__TO DO__
Write out exactly the lines of the entries below from the one holding "orange carrot: 0 -> 2" to the one holding "turquoise teddy bear: 1 -> 0", inclusive, and leave out all other lines.
** Opening DATA block **
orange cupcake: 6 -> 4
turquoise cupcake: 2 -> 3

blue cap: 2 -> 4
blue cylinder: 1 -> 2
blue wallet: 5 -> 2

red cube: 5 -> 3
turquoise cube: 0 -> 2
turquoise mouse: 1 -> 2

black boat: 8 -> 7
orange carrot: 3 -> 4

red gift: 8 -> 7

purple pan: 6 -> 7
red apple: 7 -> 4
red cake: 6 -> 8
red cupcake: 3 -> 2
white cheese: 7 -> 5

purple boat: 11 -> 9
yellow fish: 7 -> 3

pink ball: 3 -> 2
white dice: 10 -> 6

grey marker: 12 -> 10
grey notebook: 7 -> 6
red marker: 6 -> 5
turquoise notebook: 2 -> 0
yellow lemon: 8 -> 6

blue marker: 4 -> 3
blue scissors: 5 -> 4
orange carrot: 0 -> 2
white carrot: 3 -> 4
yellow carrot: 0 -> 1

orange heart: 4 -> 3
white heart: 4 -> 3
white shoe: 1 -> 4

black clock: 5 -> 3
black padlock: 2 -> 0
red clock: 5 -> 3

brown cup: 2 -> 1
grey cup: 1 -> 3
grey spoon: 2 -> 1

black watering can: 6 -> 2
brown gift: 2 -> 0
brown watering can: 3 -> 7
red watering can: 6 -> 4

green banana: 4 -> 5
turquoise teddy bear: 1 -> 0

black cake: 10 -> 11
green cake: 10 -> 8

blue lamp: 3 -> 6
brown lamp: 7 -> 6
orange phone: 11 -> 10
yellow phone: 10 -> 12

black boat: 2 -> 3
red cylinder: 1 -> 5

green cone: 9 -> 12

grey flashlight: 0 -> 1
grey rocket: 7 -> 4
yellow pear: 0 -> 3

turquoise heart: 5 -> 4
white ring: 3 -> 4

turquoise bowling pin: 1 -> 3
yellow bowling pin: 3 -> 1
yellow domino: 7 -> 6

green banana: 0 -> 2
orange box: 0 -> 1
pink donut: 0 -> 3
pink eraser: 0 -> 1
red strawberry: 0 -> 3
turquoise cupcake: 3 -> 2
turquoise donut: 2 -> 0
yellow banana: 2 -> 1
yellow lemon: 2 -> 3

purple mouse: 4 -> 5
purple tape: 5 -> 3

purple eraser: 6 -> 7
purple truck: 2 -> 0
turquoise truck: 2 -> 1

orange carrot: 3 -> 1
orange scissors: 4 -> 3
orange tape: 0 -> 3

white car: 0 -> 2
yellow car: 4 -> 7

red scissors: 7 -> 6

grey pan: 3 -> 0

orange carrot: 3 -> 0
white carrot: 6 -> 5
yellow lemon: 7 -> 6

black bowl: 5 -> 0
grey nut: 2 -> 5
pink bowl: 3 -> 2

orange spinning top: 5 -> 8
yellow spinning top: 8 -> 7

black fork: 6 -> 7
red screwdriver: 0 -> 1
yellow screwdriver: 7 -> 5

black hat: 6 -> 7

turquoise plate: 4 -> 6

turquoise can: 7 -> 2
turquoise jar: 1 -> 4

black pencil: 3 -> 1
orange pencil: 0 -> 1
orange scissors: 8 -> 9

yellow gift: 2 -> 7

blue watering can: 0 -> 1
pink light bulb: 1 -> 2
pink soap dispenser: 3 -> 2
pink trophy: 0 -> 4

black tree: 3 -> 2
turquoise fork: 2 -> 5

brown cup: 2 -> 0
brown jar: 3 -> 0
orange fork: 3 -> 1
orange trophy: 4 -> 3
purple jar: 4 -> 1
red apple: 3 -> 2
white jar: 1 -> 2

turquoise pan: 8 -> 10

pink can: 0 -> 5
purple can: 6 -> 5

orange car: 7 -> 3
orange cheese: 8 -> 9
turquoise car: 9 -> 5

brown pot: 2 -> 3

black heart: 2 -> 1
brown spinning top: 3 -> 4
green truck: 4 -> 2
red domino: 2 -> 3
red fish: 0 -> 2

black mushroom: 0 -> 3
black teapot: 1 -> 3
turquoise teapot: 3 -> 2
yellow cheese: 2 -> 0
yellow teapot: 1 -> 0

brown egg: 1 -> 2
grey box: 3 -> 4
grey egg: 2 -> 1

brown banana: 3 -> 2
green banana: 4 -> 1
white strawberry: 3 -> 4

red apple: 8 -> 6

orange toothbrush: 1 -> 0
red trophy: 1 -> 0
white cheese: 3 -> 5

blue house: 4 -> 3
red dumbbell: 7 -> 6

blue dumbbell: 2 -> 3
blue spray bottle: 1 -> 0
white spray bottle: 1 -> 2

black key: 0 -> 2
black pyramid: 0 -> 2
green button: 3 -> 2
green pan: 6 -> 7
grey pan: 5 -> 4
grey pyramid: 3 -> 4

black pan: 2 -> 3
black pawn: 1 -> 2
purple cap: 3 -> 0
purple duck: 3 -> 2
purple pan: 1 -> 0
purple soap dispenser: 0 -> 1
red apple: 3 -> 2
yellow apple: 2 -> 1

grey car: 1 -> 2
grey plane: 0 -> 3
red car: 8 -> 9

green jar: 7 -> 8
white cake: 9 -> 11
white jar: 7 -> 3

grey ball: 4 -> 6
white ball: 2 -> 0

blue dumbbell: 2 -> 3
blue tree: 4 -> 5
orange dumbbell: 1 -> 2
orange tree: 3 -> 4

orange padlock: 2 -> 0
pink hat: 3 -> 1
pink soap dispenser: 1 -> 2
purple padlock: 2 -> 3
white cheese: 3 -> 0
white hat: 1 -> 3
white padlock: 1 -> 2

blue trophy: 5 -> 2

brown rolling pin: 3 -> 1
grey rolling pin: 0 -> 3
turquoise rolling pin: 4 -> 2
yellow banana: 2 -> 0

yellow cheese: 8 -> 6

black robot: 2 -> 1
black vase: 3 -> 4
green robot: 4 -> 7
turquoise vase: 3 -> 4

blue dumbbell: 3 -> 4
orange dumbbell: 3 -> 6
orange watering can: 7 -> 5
** Closing DATA block **
__RESULT OF THE EXERCISE__
orange carrot: 0 -> 2
white carrot: 3 -> 4
yellow carrot: 0 -> 1

orange heart: 4 -> 3
white heart: 4 -> 3
white shoe: 1 -> 4

black clock: 5 -> 3
black padlock: 2 -> 0
red clock: 5 -> 3

brown cup: 2 -> 1
grey cup: 1 -> 3
grey spoon: 2 -> 1

black watering can: 6 -> 2
brown gift: 2 -> 0
brown watering can: 3 -> 7
red watering can: 6 -> 4

green banana: 4 -> 5
turquoise teddy bear: 1 -> 0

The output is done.